WHAT THE TASK REQUIRES |
Look in the data below for the line that contains "(298, 374) = (584, 571): pink". Copy that line and the remaining lines exactly.

Spatial reasoning data
%%

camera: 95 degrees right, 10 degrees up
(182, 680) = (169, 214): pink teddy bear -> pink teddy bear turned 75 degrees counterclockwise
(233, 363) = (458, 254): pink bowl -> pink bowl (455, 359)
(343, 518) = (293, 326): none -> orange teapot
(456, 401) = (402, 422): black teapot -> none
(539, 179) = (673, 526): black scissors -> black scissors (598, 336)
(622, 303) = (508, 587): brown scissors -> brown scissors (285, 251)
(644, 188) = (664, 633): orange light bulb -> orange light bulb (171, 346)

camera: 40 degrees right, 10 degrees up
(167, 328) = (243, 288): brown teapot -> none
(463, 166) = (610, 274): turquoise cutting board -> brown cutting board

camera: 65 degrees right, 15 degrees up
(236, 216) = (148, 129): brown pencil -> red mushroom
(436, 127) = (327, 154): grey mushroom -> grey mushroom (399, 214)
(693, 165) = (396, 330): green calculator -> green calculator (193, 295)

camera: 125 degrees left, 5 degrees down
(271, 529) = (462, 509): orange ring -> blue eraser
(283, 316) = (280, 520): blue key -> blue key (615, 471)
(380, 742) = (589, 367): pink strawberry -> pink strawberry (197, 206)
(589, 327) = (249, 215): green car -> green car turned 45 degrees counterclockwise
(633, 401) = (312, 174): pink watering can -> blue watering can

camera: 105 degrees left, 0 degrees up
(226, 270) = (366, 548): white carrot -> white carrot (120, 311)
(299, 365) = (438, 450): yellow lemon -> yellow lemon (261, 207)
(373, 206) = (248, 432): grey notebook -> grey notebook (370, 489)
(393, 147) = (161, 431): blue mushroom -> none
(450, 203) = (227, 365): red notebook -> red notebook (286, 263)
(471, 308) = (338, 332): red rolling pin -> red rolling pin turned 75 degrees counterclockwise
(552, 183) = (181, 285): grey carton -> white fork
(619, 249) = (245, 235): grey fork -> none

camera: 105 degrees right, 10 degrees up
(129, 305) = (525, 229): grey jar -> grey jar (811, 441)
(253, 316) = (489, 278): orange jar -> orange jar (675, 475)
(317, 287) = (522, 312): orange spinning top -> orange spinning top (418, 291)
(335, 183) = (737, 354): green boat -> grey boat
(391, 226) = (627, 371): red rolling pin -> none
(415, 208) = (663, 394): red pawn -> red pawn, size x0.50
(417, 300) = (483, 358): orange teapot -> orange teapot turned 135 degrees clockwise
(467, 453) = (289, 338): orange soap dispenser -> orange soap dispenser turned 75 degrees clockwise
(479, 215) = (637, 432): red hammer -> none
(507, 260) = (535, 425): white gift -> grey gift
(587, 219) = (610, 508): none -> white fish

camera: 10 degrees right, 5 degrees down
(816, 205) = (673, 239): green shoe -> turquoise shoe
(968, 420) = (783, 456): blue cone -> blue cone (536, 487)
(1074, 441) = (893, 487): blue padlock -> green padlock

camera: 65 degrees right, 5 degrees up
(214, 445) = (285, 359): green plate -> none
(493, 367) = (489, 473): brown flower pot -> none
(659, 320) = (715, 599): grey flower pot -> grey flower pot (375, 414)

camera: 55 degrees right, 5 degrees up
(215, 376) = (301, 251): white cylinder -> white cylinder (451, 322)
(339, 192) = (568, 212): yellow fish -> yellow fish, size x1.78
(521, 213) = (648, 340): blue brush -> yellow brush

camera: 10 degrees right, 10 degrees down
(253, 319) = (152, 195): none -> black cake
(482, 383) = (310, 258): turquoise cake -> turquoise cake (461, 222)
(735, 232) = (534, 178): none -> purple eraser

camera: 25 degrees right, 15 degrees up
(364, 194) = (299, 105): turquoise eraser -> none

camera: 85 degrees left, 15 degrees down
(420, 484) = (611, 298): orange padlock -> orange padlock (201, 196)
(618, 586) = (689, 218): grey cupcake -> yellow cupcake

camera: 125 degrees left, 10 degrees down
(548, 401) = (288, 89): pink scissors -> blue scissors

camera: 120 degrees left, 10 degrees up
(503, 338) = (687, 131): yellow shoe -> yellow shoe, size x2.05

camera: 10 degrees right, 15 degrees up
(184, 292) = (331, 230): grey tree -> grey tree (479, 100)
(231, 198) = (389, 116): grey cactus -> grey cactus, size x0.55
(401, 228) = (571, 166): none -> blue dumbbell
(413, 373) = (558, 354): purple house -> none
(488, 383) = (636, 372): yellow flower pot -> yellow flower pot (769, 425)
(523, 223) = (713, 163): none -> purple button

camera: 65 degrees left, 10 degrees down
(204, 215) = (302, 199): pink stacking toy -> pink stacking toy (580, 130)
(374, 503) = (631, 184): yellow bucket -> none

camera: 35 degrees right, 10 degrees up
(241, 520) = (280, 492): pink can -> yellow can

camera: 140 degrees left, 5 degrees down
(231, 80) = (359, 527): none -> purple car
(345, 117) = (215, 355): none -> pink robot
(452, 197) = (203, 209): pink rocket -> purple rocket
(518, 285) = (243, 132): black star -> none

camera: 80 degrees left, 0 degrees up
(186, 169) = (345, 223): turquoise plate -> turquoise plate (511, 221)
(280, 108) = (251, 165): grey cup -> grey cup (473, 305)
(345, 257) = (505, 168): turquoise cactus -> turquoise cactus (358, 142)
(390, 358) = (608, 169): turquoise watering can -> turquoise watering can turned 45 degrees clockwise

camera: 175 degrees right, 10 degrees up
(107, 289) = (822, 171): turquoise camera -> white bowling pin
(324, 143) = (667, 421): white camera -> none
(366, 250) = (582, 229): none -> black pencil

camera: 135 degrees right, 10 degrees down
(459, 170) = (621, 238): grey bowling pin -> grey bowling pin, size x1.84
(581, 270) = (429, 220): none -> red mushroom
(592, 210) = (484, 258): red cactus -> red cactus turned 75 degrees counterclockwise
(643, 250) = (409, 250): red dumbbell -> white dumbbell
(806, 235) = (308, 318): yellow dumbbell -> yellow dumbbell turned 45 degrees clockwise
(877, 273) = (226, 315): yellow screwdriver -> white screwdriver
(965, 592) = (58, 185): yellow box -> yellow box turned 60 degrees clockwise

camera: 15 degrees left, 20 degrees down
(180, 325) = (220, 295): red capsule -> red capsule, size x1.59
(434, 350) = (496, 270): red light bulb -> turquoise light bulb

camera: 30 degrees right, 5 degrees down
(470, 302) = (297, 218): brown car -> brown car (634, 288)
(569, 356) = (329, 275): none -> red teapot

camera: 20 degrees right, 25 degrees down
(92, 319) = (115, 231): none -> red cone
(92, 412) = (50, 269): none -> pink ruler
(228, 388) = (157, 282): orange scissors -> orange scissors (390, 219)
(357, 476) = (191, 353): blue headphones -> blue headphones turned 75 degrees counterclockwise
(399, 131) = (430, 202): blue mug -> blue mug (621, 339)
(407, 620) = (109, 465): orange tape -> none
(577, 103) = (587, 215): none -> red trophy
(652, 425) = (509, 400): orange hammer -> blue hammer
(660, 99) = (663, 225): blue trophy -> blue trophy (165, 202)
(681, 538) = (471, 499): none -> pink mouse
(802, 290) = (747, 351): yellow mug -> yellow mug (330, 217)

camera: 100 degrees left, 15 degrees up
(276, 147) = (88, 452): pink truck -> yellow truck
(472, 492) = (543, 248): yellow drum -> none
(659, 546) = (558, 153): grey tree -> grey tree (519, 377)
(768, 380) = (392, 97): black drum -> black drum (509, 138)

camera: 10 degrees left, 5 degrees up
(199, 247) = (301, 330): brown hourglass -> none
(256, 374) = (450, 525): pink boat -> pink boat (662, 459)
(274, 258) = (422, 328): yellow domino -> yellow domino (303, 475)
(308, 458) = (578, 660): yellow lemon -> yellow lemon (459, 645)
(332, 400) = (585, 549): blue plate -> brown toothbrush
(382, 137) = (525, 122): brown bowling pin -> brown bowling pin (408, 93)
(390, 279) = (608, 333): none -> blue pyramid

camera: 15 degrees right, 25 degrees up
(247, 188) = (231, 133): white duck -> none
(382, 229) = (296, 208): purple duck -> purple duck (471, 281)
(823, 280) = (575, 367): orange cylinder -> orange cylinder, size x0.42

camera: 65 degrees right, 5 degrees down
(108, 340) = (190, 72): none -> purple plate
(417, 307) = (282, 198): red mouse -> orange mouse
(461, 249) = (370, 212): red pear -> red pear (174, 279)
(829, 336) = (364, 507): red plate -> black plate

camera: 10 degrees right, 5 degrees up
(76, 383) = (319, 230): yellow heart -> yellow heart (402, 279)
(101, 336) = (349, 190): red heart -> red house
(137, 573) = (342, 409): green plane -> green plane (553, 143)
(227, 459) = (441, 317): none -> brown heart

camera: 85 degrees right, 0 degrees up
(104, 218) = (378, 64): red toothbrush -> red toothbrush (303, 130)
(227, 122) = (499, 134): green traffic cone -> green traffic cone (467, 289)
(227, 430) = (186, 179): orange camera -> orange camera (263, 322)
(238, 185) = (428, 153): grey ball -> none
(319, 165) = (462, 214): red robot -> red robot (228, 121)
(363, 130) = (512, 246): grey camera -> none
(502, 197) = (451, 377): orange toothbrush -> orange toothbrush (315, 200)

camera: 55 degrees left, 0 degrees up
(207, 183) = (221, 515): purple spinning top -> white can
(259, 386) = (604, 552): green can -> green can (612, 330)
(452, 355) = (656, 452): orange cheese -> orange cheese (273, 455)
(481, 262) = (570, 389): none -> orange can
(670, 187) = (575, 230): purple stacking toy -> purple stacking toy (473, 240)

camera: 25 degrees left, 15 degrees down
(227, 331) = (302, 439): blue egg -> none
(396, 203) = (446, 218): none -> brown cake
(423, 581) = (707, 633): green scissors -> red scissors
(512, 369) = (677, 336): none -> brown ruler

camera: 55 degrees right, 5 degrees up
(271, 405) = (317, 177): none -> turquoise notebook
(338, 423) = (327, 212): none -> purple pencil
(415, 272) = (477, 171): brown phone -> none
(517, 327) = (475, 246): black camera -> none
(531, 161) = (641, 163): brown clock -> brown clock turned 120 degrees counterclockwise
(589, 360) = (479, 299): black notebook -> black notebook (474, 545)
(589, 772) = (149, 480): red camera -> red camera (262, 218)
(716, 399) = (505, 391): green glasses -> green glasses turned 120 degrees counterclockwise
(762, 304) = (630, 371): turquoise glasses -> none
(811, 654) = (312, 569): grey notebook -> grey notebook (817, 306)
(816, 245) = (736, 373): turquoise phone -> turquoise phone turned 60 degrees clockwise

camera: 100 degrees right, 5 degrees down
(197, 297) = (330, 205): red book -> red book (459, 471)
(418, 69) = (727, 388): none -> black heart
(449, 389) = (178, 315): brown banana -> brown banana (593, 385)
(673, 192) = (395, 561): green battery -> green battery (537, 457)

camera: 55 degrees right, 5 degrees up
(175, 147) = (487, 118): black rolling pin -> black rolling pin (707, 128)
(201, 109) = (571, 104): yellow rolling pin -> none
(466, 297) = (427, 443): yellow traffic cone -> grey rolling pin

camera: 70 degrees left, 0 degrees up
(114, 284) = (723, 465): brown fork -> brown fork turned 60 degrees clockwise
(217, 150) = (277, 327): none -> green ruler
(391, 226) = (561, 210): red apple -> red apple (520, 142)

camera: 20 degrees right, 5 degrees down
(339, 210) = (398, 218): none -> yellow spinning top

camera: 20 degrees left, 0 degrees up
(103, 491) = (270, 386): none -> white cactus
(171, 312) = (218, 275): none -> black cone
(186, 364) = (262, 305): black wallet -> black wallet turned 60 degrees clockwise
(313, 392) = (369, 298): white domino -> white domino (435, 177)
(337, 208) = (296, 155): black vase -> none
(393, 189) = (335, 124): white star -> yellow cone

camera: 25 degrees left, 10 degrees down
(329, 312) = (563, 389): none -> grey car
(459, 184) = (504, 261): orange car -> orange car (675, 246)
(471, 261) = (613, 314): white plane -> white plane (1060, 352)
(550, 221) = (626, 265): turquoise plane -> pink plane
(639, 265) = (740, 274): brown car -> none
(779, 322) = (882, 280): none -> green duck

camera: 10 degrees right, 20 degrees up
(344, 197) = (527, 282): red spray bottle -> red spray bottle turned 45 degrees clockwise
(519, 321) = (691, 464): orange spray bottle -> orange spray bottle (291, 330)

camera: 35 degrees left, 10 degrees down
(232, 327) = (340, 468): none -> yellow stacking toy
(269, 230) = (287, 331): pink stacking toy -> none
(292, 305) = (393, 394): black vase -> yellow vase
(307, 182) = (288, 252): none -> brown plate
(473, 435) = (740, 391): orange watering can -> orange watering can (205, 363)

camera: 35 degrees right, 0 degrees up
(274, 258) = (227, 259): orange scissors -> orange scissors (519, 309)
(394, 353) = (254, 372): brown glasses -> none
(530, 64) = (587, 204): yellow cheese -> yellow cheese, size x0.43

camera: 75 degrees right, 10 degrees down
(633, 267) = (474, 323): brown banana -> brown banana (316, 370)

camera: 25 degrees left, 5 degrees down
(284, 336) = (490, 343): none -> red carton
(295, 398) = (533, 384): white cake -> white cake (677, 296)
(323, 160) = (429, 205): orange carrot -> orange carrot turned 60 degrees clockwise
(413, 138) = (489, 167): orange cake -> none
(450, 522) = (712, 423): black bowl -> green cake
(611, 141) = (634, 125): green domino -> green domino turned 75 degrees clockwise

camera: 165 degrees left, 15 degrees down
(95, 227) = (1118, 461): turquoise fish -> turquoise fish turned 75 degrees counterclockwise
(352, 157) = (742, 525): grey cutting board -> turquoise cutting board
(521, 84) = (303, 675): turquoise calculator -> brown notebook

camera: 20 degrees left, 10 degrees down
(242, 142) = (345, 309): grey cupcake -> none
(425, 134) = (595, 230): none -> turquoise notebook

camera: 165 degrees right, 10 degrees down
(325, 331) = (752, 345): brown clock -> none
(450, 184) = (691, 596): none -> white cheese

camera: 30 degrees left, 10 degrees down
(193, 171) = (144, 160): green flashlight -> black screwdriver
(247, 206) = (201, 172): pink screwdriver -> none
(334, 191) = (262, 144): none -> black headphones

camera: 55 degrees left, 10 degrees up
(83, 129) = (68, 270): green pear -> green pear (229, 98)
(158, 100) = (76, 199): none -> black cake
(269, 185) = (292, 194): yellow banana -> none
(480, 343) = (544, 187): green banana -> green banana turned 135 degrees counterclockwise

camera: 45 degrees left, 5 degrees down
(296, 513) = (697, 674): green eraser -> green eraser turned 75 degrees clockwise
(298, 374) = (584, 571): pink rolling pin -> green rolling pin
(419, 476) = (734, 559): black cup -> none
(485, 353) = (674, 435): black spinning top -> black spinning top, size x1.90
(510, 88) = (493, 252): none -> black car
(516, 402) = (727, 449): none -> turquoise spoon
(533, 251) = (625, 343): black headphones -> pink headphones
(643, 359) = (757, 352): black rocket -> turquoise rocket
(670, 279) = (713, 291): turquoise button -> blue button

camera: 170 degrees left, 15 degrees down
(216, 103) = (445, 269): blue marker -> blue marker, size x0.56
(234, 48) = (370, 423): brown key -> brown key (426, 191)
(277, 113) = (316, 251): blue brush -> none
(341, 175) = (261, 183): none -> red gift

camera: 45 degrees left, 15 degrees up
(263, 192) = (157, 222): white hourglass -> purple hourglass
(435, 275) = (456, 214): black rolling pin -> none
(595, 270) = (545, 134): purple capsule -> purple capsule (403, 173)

%%

THE ANSWER |
(298, 374) = (584, 571): pink rolling pin -> green rolling pin
(419, 476) = (734, 559): black cup -> none
(485, 353) = (674, 435): black spinning top -> black spinning top, size x1.90
(510, 88) = (493, 252): none -> black car
(516, 402) = (727, 449): none -> turquoise spoon
(533, 251) = (625, 343): black headphones -> pink headphones
(643, 359) = (757, 352): black rocket -> turquoise rocket
(670, 279) = (713, 291): turquoise button -> blue button

camera: 170 degrees left, 15 degrees down
(216, 103) = (445, 269): blue marker -> blue marker, size x0.56
(234, 48) = (370, 423): brown key -> brown key (426, 191)
(277, 113) = (316, 251): blue brush -> none
(341, 175) = (261, 183): none -> red gift

camera: 45 degrees left, 15 degrees up
(263, 192) = (157, 222): white hourglass -> purple hourglass
(435, 275) = (456, 214): black rolling pin -> none
(595, 270) = (545, 134): purple capsule -> purple capsule (403, 173)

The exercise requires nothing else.